> SOURCE DATA:
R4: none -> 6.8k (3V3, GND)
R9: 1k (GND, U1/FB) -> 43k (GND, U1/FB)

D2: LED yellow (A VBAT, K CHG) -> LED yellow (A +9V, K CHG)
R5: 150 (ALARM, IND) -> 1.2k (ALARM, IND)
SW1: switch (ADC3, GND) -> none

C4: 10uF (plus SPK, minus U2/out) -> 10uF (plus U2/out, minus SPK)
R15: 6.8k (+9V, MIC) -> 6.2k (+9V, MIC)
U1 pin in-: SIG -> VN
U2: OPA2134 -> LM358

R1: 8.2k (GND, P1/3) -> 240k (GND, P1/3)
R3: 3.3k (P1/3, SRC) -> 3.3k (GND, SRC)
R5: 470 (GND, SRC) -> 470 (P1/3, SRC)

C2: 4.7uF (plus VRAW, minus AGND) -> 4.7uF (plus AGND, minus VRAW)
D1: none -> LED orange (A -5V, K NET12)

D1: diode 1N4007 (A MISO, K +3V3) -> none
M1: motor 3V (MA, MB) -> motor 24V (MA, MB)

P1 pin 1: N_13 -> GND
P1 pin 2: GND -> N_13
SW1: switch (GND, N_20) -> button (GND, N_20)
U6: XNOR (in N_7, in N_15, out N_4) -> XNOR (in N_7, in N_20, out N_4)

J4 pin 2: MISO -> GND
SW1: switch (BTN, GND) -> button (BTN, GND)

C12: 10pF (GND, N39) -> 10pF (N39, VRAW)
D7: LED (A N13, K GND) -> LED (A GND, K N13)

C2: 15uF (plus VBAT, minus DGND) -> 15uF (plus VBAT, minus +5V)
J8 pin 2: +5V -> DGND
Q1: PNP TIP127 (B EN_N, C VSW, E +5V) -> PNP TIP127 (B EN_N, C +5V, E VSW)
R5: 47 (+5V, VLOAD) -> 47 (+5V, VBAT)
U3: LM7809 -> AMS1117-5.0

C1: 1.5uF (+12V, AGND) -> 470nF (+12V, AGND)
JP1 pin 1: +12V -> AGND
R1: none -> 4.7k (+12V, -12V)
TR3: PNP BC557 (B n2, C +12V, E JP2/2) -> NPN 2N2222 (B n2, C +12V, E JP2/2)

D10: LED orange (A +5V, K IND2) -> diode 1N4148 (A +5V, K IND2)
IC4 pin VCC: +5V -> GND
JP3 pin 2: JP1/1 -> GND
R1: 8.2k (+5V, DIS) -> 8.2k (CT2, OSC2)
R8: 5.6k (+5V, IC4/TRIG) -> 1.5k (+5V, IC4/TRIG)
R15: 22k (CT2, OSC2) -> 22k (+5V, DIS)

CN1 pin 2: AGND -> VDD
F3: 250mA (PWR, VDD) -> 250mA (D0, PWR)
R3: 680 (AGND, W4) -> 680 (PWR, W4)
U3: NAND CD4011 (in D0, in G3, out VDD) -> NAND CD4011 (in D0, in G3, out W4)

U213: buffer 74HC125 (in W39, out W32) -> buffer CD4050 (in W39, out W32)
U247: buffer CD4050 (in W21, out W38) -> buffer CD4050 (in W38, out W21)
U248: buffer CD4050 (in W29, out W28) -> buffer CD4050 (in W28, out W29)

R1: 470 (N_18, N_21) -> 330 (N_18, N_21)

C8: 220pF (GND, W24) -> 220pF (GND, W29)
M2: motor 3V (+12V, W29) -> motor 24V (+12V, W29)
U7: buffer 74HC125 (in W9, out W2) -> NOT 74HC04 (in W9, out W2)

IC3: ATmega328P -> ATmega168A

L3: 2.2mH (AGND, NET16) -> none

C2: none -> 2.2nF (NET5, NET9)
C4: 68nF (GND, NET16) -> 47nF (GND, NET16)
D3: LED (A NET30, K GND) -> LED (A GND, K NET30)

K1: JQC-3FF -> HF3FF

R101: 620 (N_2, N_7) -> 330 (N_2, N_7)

> ACTION ITEM:
Out of the listing above, reproduce exactly the lines from the one with "R5: 150 (ALARM, IND) -> 1.2k (ALARM, IND)" up to and including the one with "U3: LM7809 -> AMS1117-5.0".

> TASK RESPONSE:
R5: 150 (ALARM, IND) -> 1.2k (ALARM, IND)
SW1: switch (ADC3, GND) -> none

C4: 10uF (plus SPK, minus U2/out) -> 10uF (plus U2/out, minus SPK)
R15: 6.8k (+9V, MIC) -> 6.2k (+9V, MIC)
U1 pin in-: SIG -> VN
U2: OPA2134 -> LM358

R1: 8.2k (GND, P1/3) -> 240k (GND, P1/3)
R3: 3.3k (P1/3, SRC) -> 3.3k (GND, SRC)
R5: 470 (GND, SRC) -> 470 (P1/3, SRC)

C2: 4.7uF (plus VRAW, minus AGND) -> 4.7uF (plus AGND, minus VRAW)
D1: none -> LED orange (A -5V, K NET12)

D1: diode 1N4007 (A MISO, K +3V3) -> none
M1: motor 3V (MA, MB) -> motor 24V (MA, MB)

P1 pin 1: N_13 -> GND
P1 pin 2: GND -> N_13
SW1: switch (GND, N_20) -> button (GND, N_20)
U6: XNOR (in N_7, in N_15, out N_4) -> XNOR (in N_7, in N_20, out N_4)

J4 pin 2: MISO -> GND
SW1: switch (BTN, GND) -> button (BTN, GND)

C12: 10pF (GND, N39) -> 10pF (N39, VRAW)
D7: LED (A N13, K GND) -> LED (A GND, K N13)

C2: 15uF (plus VBAT, minus DGND) -> 15uF (plus VBAT, minus +5V)
J8 pin 2: +5V -> DGND
Q1: PNP TIP127 (B EN_N, C VSW, E +5V) -> PNP TIP127 (B EN_N, C +5V, E VSW)
R5: 47 (+5V, VLOAD) -> 47 (+5V, VBAT)
U3: LM7809 -> AMS1117-5.0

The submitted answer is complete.